Collection entries:
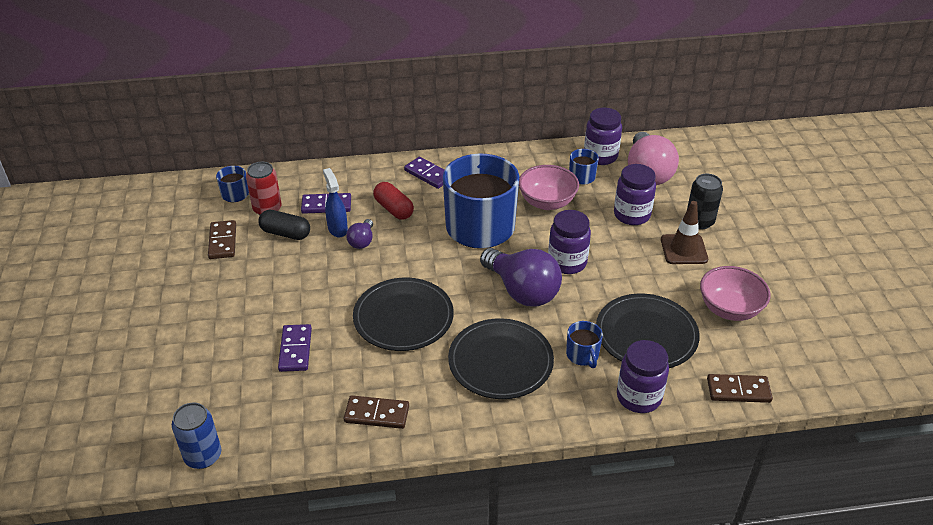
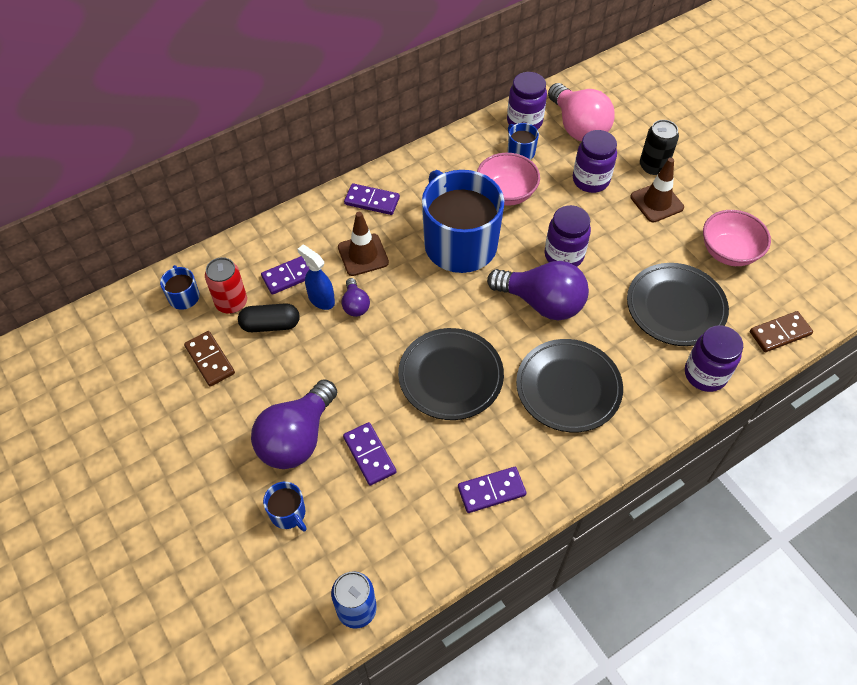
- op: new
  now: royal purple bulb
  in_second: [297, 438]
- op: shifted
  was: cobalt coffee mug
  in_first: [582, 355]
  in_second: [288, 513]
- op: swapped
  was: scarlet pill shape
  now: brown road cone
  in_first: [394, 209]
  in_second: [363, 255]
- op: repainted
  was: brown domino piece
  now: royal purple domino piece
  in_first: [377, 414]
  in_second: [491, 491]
...
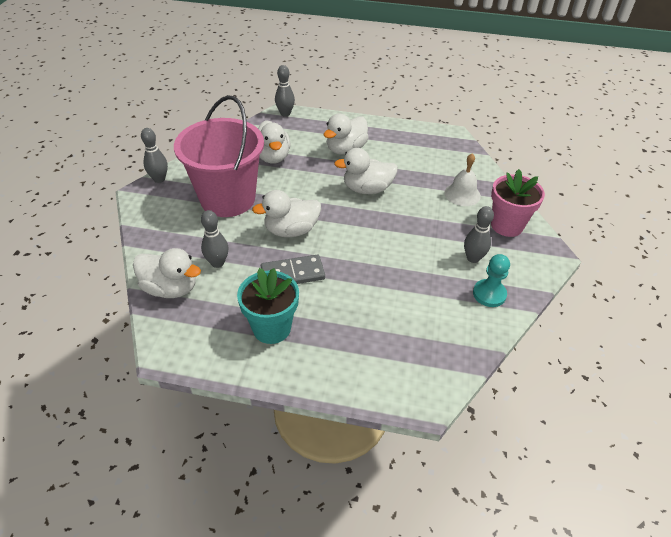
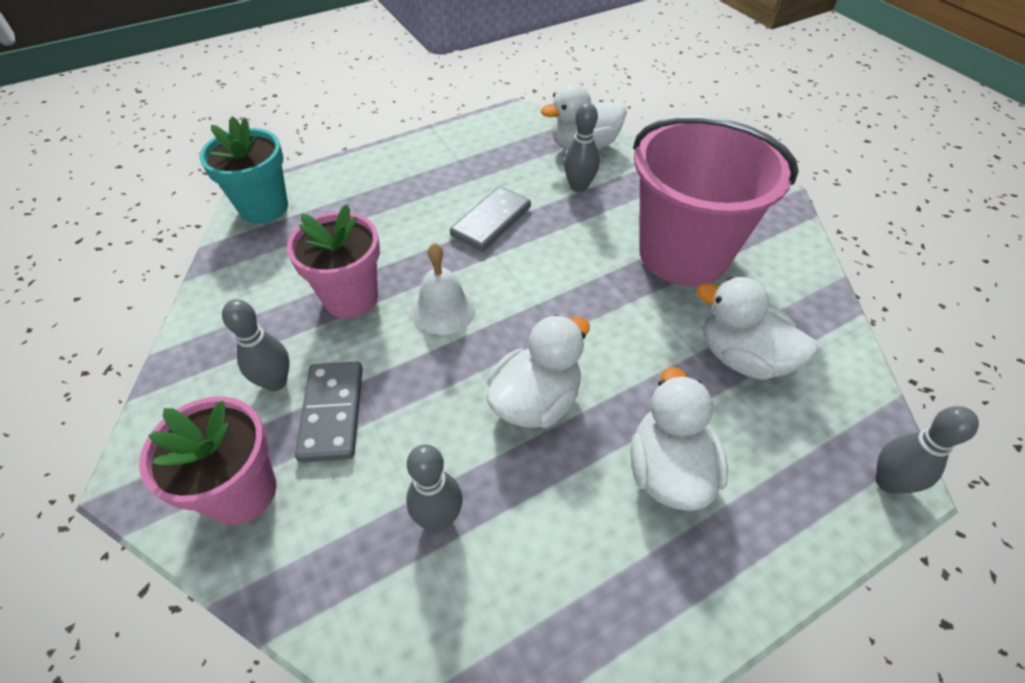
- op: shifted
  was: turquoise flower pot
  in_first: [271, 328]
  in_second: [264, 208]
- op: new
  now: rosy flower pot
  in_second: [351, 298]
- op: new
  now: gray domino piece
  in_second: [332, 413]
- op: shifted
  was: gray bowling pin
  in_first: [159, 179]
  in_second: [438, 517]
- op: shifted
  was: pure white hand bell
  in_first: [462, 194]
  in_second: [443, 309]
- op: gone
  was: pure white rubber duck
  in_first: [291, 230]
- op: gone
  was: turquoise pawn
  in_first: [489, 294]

▶ **Exercise brief**:
Transcribe the records above exactly, beginning at the line that contains "was: gray bowling pin" and ending with the line that contains "in_first: [489, 294]", both included, and nothing else.

▶ **Answer for this exercise**:
  was: gray bowling pin
  in_first: [159, 179]
  in_second: [438, 517]
- op: shifted
  was: pure white hand bell
  in_first: [462, 194]
  in_second: [443, 309]
- op: gone
  was: pure white rubber duck
  in_first: [291, 230]
- op: gone
  was: turquoise pawn
  in_first: [489, 294]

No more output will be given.